Dataset entries
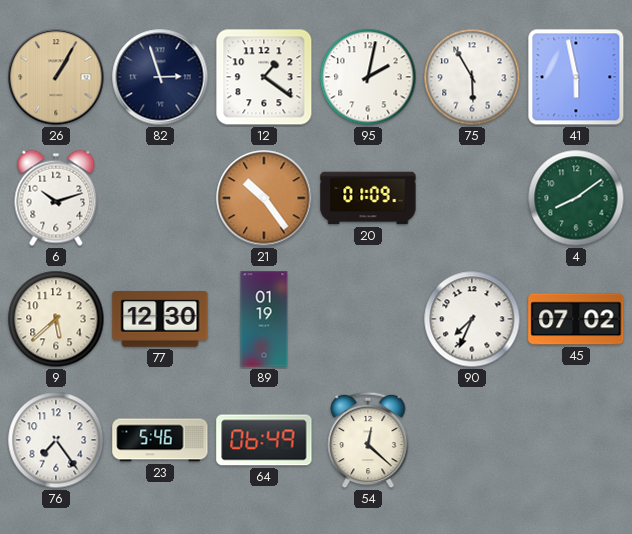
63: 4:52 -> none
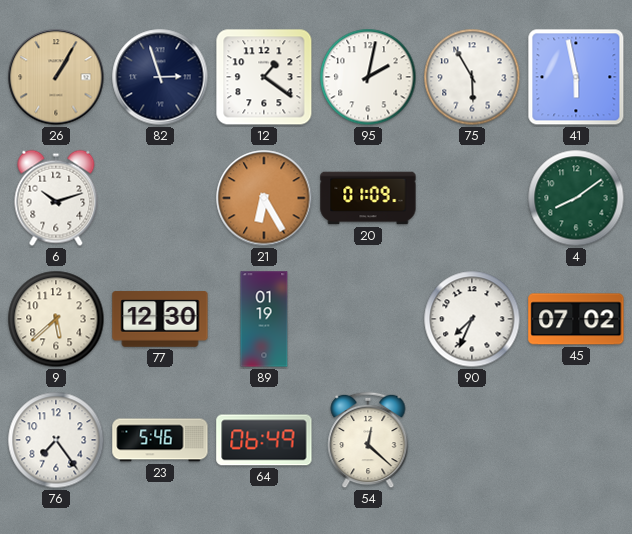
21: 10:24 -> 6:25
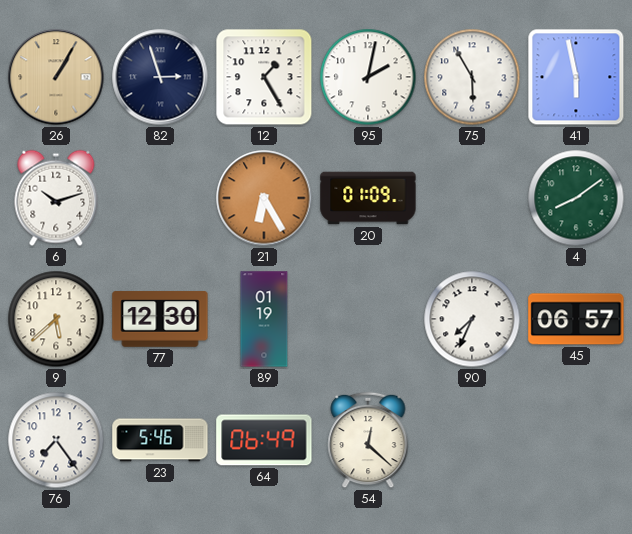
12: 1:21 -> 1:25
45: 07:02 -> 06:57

...

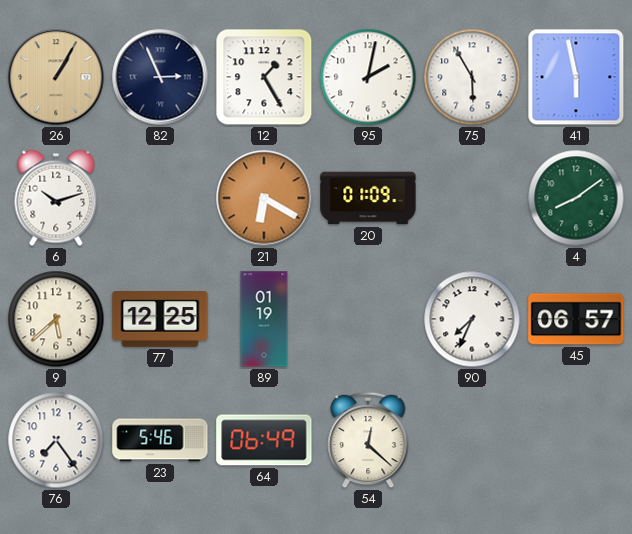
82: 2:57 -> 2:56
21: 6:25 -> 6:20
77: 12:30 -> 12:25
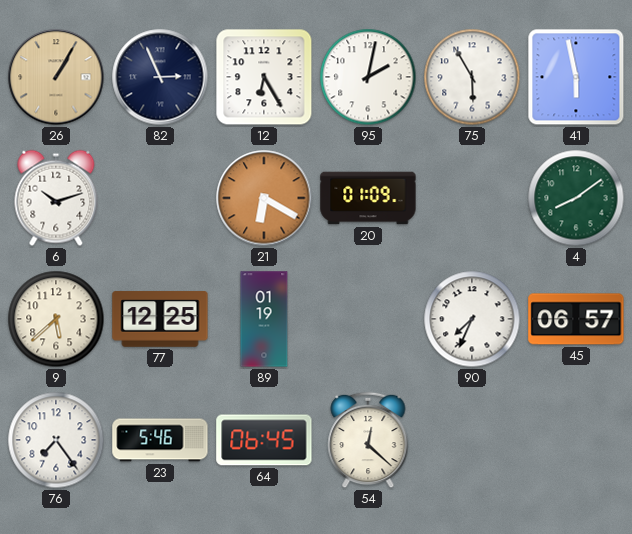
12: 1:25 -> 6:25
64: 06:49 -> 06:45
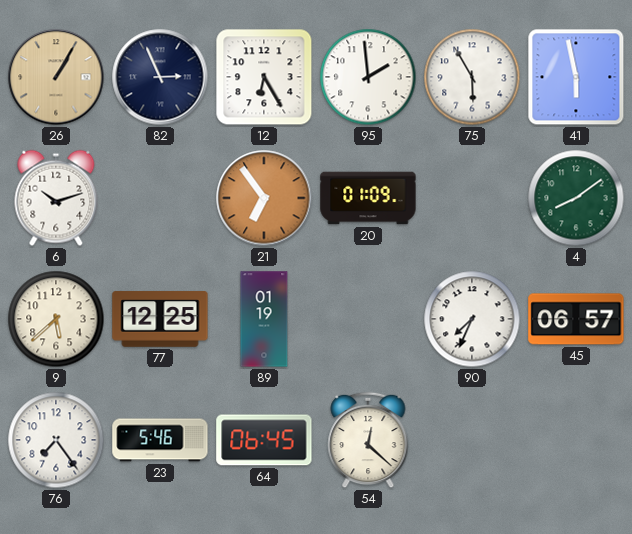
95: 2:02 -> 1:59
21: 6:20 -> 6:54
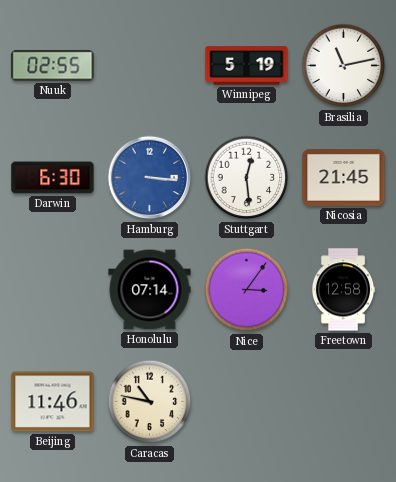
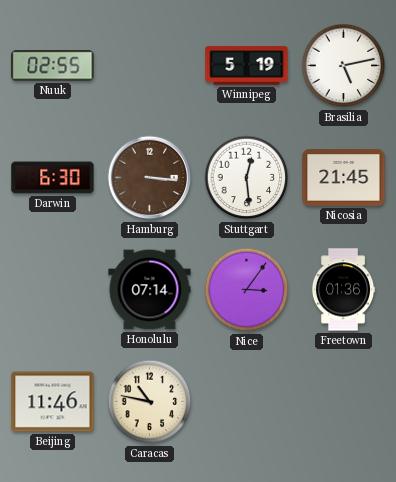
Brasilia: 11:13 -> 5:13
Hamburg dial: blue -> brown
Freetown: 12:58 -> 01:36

Exercise
Copy out, character for character, the rows from the one containing "Brasilia: 11:13 -> 5:13" through the one containing "Freetown: 12:58 -> 01:36", both included.

Solution to the exercise
Brasilia: 11:13 -> 5:13
Hamburg dial: blue -> brown
Freetown: 12:58 -> 01:36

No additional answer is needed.